#### [WHAT YOU ARE ASKED TO DO]
Emit the line that holds "camera: 30 degrees right, 5 degrees down" and all lines following it through the end of the data, verbatim, and nothing else.

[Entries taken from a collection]
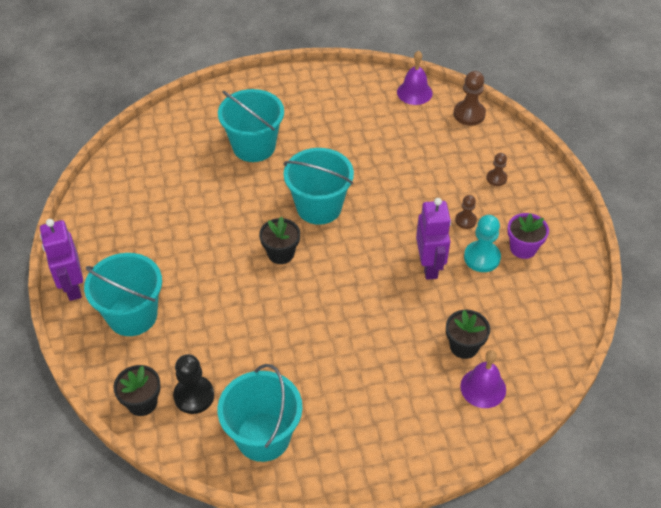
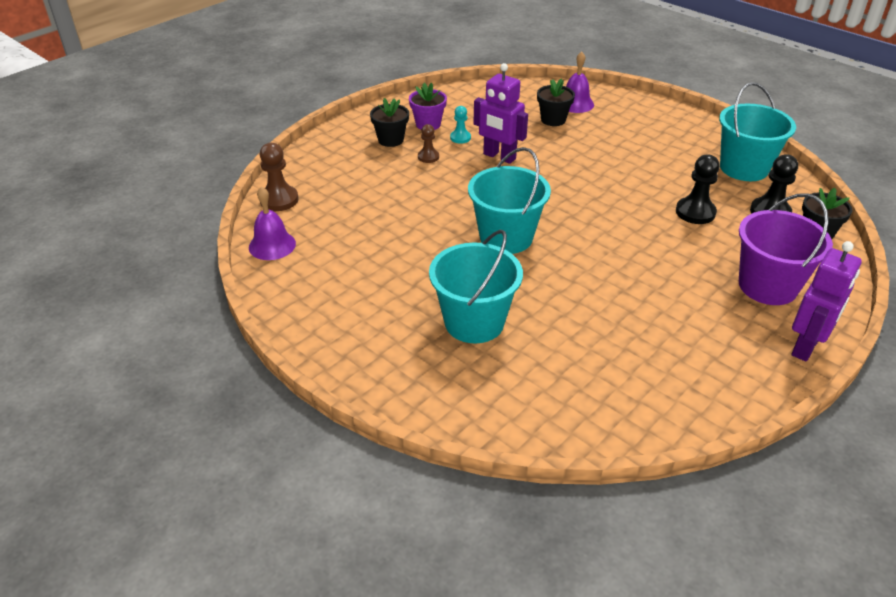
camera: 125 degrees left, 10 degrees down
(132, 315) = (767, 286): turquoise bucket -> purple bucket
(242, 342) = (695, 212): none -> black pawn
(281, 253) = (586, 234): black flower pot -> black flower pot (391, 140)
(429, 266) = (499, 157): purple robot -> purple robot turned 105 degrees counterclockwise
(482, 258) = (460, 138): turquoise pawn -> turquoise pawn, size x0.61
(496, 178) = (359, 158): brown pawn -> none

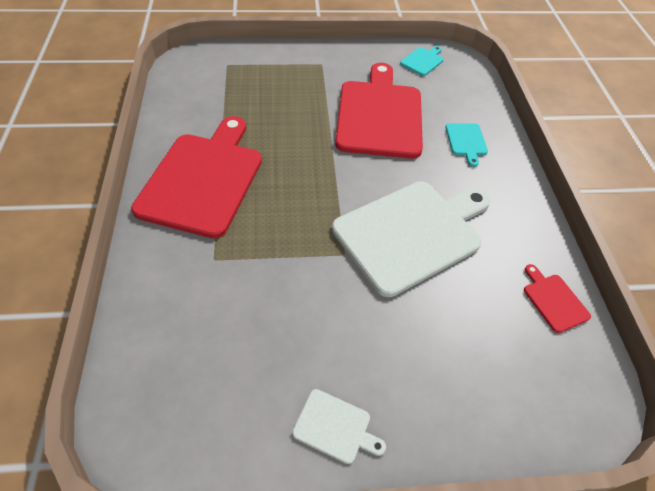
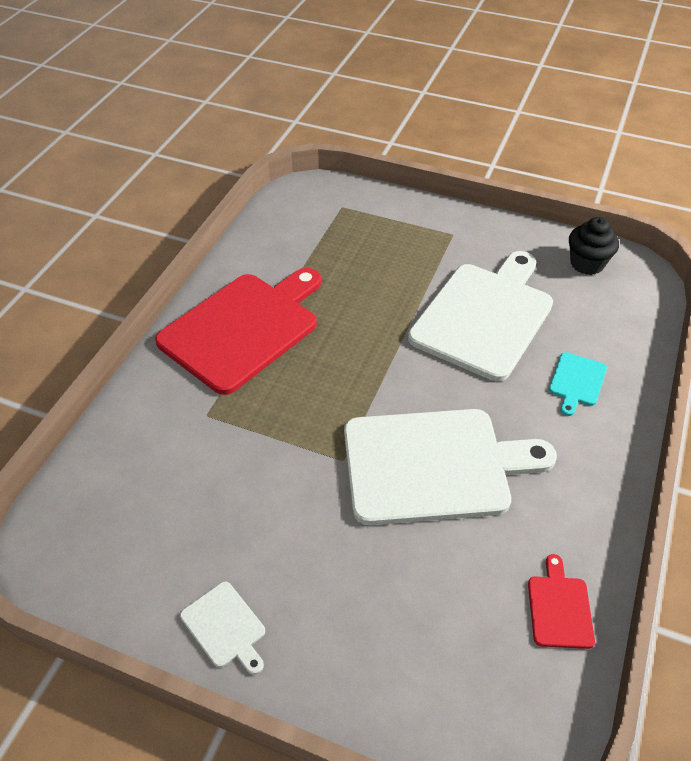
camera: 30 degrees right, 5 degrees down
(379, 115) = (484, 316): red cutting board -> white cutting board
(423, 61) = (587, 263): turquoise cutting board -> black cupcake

#### [TASK ANSWER]
camera: 30 degrees right, 5 degrees down
(379, 115) = (484, 316): red cutting board -> white cutting board
(423, 61) = (587, 263): turquoise cutting board -> black cupcake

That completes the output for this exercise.